### Exercise prompt
Nothing but the lines from the one containing "- Hantel (weiß) <830,336>" through the one containing "Schüssel (rosa) <397,430>", both included, should be given again, each exactly as written below.

### Data entries
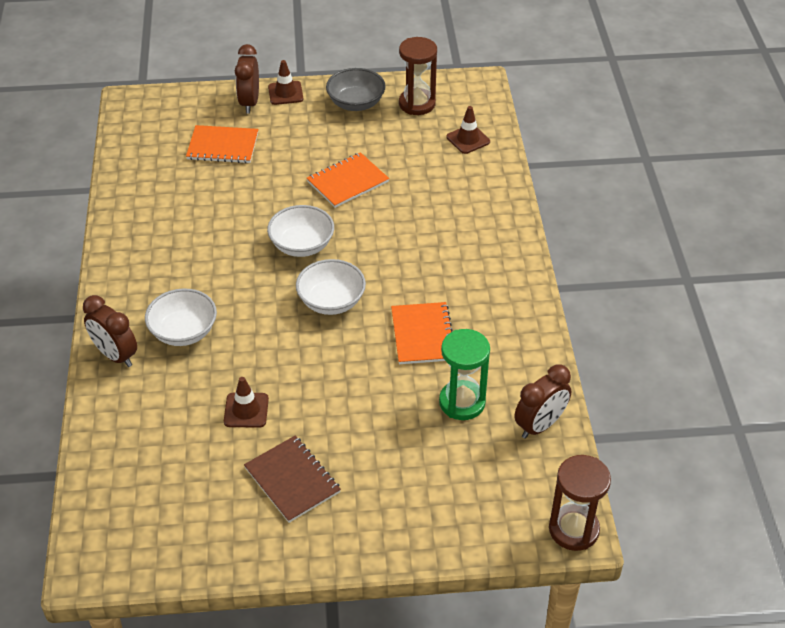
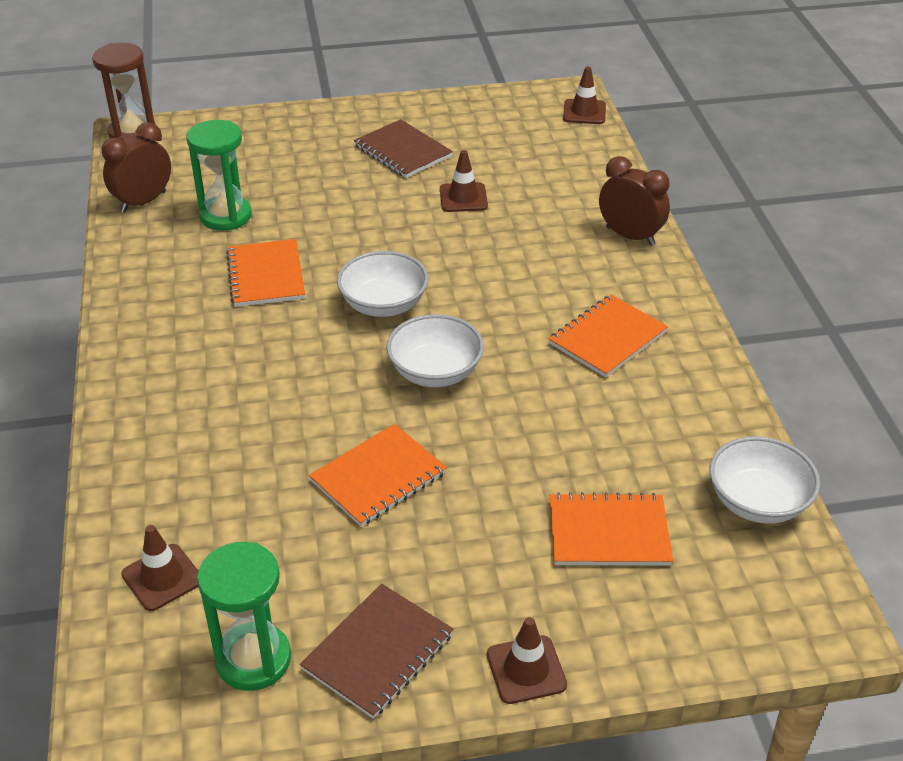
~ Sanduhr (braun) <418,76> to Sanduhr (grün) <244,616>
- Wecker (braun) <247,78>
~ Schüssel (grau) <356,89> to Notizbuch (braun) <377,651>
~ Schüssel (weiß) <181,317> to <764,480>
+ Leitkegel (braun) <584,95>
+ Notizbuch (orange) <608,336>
* * *
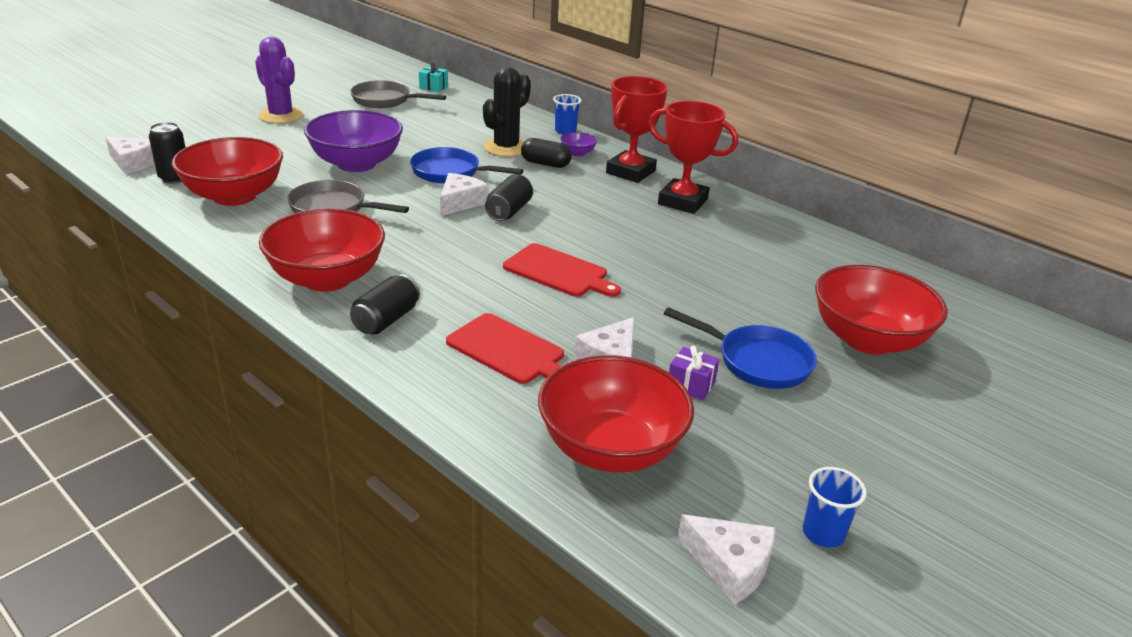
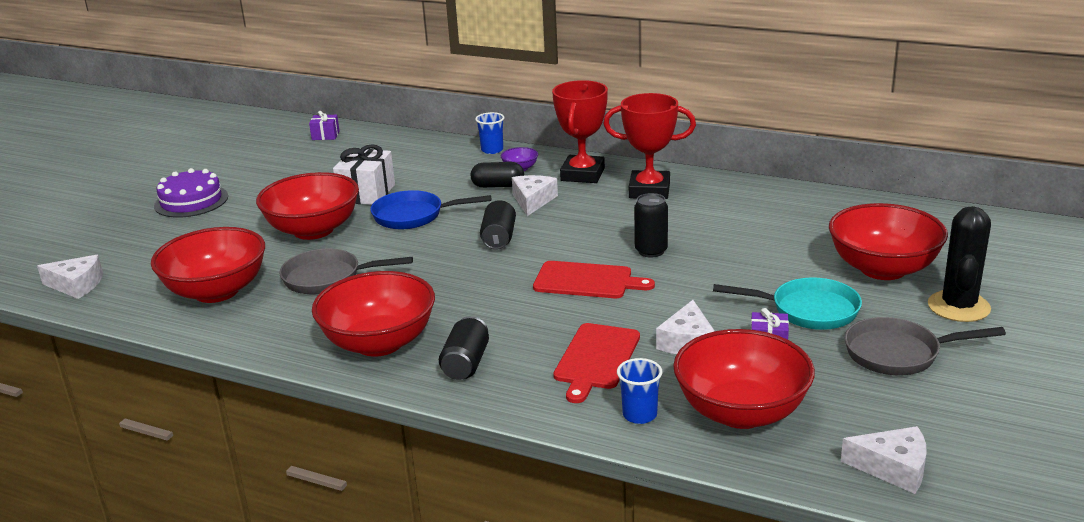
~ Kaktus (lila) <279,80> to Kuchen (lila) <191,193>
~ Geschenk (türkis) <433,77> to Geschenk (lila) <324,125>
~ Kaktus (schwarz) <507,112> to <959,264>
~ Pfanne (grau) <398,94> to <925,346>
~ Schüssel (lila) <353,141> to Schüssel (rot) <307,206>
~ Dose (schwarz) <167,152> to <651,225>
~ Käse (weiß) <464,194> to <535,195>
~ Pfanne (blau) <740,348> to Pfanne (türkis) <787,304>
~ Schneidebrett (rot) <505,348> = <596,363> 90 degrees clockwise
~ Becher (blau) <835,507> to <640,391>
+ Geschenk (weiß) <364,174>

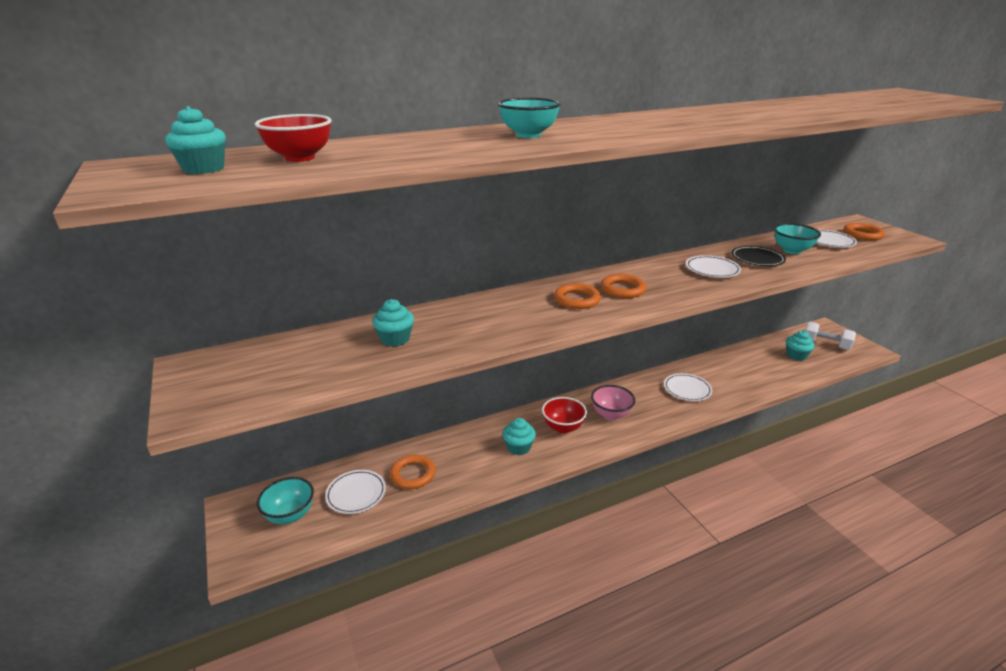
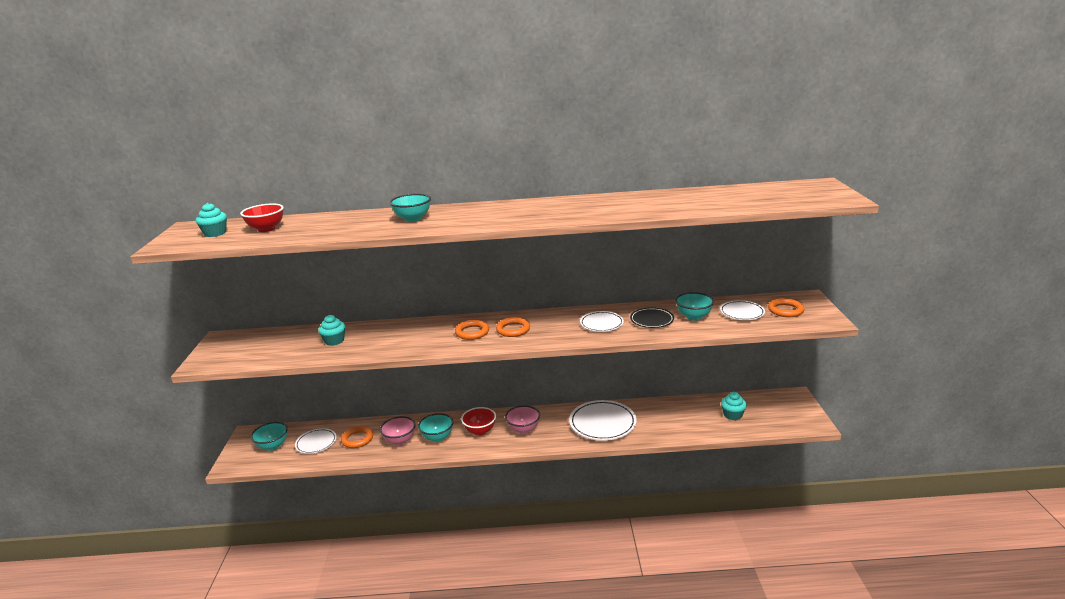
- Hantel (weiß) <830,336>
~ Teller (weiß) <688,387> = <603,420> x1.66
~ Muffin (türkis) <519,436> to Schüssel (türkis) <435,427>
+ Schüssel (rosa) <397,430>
==
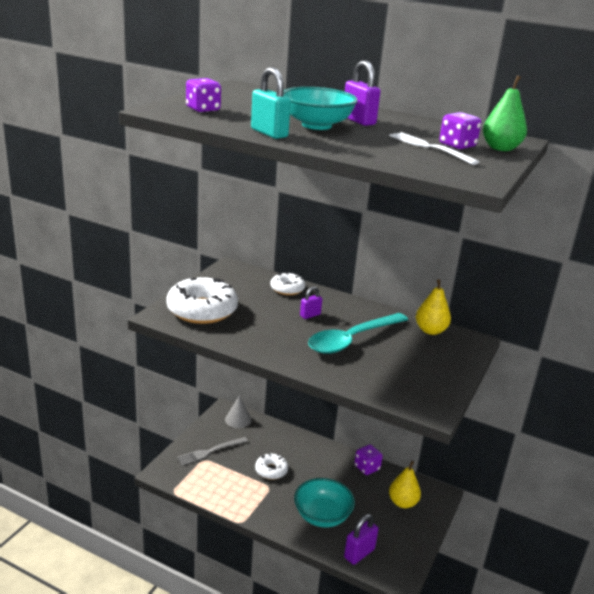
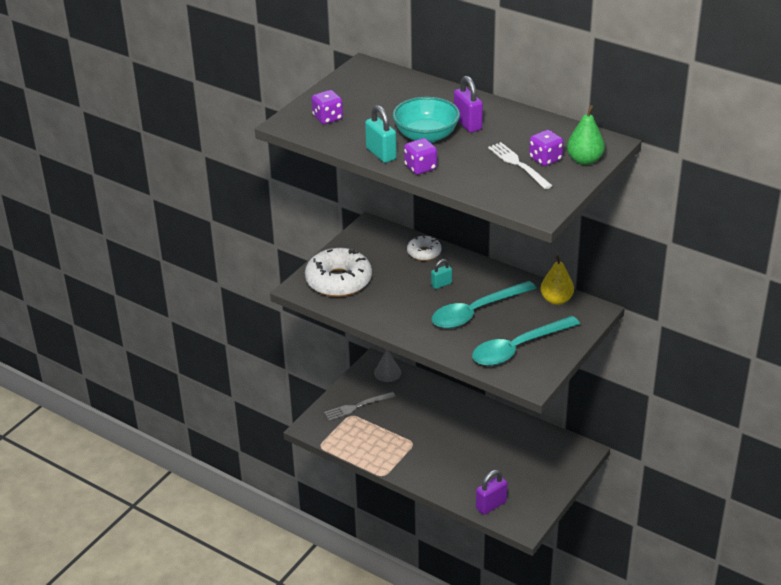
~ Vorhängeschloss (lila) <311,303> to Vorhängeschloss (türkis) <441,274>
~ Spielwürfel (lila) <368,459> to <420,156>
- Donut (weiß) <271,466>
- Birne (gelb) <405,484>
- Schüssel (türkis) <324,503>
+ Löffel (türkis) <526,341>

### Written solution
- Hantel (weiß) <830,336>
~ Teller (weiß) <688,387> = <603,420> x1.66
~ Muffin (türkis) <519,436> to Schüssel (türkis) <435,427>
+ Schüssel (rosa) <397,430>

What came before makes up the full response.